Extracted records Block Start

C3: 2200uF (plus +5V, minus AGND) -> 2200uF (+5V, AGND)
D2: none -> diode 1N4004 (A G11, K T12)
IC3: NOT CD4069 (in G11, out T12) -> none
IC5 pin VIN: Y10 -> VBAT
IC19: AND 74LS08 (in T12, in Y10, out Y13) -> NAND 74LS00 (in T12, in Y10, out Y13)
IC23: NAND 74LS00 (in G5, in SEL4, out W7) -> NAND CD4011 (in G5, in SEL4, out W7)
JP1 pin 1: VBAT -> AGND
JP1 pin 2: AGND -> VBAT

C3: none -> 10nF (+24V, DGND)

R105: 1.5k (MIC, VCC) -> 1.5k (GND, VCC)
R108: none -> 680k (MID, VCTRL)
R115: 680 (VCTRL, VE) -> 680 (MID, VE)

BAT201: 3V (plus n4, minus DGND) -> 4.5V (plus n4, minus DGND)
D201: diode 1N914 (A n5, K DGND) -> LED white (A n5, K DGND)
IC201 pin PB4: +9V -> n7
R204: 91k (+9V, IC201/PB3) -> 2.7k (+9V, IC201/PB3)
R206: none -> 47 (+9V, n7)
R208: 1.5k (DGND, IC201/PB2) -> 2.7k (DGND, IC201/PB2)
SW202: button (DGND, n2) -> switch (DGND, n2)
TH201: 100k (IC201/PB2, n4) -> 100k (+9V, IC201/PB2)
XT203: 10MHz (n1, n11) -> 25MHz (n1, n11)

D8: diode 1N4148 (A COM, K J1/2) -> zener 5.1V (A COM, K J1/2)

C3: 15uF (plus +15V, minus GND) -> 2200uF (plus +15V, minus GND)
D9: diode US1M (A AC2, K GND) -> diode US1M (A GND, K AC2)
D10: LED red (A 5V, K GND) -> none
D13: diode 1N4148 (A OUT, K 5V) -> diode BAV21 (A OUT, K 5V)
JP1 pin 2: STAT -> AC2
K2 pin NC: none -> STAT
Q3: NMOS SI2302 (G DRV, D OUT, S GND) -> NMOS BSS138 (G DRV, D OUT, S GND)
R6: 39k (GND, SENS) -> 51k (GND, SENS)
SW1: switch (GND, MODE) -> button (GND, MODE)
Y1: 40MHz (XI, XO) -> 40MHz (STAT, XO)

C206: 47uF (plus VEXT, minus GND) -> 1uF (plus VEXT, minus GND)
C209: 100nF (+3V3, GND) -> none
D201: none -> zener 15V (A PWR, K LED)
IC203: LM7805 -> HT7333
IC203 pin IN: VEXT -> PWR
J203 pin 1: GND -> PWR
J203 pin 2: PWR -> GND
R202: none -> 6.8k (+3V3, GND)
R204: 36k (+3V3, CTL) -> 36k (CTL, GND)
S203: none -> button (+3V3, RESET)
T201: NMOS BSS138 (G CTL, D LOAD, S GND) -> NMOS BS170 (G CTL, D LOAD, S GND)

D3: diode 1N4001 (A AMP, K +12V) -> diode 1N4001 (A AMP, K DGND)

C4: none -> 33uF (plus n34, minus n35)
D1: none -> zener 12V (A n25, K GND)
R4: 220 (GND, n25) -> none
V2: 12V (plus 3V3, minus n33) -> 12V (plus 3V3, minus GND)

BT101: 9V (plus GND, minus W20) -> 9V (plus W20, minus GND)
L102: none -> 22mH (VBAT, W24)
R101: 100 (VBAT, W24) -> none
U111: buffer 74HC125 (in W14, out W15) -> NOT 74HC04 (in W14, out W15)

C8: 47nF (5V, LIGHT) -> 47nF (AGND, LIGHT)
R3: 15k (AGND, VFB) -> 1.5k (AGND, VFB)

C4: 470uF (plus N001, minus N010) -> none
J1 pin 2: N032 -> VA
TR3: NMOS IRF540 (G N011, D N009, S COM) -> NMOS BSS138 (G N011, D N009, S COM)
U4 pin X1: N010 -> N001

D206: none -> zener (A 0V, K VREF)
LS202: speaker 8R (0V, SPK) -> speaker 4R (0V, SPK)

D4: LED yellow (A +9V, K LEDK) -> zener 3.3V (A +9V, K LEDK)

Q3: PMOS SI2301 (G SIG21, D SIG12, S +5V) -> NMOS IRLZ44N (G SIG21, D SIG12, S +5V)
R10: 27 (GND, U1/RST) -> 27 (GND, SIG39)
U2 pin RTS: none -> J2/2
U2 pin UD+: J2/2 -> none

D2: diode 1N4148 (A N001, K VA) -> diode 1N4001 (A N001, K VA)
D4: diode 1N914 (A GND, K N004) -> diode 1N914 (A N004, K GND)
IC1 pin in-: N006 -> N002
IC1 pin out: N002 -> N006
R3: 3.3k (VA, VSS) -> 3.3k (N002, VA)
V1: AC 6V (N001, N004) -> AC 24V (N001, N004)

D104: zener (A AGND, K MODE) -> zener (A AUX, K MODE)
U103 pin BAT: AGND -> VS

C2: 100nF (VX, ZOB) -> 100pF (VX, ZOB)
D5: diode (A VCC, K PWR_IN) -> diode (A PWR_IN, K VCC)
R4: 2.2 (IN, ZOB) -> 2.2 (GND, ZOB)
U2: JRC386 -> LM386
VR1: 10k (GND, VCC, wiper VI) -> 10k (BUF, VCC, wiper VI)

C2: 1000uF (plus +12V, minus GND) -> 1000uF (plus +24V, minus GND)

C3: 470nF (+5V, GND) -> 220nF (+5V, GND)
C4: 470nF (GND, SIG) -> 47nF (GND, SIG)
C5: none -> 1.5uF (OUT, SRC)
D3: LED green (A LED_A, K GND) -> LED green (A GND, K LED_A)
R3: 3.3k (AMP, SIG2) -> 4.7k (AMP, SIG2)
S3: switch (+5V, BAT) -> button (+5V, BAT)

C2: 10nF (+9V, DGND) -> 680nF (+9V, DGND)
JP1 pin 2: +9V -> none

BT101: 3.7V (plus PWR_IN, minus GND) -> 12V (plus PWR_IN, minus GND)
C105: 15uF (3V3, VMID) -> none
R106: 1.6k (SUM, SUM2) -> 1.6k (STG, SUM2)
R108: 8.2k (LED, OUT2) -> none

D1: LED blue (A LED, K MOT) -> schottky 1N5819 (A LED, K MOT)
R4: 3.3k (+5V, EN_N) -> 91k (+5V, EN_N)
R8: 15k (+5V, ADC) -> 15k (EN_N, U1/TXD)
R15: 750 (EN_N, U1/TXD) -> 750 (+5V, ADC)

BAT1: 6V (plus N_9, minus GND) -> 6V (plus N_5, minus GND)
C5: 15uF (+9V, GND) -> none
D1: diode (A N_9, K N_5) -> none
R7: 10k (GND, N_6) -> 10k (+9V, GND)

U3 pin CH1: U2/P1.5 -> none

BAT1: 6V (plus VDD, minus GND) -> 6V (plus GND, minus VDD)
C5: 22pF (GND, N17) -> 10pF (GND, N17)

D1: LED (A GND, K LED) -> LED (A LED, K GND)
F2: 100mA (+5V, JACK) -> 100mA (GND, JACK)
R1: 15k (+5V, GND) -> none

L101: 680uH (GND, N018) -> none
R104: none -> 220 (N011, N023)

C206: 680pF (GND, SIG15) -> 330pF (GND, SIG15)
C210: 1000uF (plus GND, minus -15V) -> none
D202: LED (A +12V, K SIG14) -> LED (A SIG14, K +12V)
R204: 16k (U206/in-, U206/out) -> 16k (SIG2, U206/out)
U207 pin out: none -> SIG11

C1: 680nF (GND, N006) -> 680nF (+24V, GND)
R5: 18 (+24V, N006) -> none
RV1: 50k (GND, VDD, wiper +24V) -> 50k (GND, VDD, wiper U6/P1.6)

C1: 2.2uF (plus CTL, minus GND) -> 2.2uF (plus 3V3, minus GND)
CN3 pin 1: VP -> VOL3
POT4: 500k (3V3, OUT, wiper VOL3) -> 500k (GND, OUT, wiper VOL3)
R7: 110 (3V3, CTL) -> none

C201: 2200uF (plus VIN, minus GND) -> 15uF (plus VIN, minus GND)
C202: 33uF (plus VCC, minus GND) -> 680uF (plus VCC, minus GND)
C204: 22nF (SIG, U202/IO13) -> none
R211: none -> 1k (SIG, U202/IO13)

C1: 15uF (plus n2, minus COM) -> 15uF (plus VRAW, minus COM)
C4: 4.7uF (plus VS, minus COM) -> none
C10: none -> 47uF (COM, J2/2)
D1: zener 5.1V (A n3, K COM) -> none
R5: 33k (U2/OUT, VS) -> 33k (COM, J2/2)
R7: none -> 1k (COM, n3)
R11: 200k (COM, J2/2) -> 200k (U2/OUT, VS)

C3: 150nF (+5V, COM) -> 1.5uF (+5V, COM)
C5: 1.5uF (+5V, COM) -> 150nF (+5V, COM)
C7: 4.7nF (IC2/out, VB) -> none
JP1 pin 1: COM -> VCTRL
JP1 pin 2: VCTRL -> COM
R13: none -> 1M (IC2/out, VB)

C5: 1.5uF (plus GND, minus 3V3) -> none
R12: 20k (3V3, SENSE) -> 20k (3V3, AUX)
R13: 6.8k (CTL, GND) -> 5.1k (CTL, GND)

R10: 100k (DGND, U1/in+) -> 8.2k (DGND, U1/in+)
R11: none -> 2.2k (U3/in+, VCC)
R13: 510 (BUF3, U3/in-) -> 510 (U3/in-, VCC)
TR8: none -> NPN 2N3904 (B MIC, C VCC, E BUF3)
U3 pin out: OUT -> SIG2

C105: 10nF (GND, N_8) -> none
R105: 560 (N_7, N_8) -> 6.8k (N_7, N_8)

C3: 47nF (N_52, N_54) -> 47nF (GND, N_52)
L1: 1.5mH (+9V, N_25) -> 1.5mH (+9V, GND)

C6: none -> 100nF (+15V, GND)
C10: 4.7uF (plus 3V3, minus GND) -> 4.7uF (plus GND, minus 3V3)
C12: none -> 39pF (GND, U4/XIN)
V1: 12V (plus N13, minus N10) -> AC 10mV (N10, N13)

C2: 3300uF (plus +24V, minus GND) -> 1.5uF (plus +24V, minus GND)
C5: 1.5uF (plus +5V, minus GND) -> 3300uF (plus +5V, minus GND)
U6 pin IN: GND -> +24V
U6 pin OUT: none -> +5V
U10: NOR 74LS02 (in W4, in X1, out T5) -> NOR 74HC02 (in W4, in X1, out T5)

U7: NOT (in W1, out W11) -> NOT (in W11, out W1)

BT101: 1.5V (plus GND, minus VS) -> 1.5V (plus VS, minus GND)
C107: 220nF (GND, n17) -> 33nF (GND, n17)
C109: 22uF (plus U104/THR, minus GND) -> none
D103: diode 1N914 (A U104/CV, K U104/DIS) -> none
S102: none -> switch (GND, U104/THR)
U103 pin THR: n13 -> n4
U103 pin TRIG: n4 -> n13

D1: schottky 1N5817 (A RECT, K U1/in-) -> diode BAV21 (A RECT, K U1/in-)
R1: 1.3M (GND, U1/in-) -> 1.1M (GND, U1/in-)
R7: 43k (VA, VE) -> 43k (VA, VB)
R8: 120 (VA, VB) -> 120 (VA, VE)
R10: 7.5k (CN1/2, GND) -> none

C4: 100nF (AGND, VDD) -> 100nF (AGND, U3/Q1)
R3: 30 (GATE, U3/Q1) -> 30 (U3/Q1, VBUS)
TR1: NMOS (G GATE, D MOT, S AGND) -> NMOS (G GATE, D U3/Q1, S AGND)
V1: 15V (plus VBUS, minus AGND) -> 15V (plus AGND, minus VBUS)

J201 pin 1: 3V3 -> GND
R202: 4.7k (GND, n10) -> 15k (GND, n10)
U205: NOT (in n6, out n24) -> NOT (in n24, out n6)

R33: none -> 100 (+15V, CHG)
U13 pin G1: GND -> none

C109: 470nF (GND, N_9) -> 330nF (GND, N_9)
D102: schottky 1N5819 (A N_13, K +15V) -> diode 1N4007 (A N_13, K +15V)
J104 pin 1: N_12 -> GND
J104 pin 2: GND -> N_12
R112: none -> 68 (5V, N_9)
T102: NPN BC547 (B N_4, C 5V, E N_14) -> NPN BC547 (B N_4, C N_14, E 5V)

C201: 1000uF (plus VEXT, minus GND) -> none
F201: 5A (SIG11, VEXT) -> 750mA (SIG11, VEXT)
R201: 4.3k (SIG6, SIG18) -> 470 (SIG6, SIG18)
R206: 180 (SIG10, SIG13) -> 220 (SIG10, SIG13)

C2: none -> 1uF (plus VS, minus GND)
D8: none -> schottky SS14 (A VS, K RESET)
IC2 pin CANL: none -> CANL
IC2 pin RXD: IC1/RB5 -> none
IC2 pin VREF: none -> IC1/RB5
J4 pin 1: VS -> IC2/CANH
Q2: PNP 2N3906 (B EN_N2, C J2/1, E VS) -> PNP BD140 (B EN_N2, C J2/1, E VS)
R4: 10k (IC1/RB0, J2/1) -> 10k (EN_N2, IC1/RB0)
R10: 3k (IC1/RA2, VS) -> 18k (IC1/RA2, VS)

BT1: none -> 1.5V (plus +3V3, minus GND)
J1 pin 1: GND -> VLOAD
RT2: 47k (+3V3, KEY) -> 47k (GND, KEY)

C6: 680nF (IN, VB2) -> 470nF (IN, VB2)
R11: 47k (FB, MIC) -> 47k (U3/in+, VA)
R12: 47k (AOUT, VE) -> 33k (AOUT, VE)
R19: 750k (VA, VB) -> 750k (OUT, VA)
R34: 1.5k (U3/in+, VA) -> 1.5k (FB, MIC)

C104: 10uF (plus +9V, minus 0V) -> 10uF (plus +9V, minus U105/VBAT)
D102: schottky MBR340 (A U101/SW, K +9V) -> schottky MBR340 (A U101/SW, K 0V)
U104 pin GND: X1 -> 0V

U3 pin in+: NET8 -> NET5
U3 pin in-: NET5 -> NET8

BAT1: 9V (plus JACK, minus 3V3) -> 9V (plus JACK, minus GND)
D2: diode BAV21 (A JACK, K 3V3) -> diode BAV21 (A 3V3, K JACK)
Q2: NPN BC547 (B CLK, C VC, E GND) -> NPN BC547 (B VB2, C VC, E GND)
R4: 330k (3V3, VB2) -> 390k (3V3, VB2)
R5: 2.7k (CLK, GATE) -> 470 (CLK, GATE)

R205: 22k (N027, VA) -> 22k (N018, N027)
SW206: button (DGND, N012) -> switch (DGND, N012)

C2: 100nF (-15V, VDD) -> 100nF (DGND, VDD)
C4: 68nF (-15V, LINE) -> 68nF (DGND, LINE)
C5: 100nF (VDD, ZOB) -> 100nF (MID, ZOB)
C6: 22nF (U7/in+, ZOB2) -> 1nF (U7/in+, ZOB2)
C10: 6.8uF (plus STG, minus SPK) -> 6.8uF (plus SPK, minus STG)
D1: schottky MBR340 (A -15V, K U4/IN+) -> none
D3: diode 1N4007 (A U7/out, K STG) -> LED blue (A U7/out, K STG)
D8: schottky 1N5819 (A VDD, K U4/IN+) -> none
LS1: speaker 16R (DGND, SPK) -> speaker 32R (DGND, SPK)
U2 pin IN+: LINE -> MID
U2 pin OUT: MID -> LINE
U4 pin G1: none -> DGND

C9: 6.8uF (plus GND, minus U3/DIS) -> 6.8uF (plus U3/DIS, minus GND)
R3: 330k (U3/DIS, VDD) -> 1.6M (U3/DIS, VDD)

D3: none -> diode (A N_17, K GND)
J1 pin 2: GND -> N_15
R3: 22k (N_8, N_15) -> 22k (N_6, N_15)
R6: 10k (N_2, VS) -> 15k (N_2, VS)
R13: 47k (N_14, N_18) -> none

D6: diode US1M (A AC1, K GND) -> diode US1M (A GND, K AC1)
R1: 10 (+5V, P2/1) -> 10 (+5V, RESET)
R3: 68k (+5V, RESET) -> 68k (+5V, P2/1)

Extracted records Block End

* [Aim of the task]
Would you show all lines of the material above that contain the word "MODE"?

* [Finished exercise]
SW1: switch (GND, MODE) -> button (GND, MODE)
D104: zener (A AGND, K MODE) -> zener (A AUX, K MODE)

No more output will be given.